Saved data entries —
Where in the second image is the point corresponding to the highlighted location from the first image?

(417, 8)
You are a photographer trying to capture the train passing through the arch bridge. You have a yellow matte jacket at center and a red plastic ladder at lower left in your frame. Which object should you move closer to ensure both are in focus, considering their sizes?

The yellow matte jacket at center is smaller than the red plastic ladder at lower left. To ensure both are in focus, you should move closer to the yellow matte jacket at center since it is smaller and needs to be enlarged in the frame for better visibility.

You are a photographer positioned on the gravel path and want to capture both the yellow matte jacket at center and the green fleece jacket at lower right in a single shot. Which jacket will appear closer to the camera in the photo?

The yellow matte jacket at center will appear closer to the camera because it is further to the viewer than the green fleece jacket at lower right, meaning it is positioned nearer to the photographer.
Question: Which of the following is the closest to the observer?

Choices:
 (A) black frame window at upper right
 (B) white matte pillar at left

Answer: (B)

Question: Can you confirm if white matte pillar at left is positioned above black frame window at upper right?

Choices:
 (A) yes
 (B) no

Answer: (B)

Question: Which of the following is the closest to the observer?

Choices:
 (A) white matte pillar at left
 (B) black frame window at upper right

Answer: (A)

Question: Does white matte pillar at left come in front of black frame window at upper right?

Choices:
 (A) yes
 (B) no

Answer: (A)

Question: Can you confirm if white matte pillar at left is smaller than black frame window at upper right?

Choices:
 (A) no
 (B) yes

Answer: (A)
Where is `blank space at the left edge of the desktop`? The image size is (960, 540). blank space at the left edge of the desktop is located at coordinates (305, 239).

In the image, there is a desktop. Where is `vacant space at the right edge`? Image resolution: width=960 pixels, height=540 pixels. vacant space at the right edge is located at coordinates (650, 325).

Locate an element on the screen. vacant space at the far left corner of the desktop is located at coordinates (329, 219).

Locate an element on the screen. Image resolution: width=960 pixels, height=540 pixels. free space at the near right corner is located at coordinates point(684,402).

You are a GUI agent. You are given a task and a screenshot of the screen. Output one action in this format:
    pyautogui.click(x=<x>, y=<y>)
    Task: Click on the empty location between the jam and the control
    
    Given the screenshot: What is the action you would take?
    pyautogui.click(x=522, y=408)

ACTIVITY — Pull out each line of the entries above that contains the string "pyautogui", matching its case exactly.

ANSWER TO THIS PROBLEM —
    pyautogui.click(x=<x>, y=<y>)
    pyautogui.click(x=522, y=408)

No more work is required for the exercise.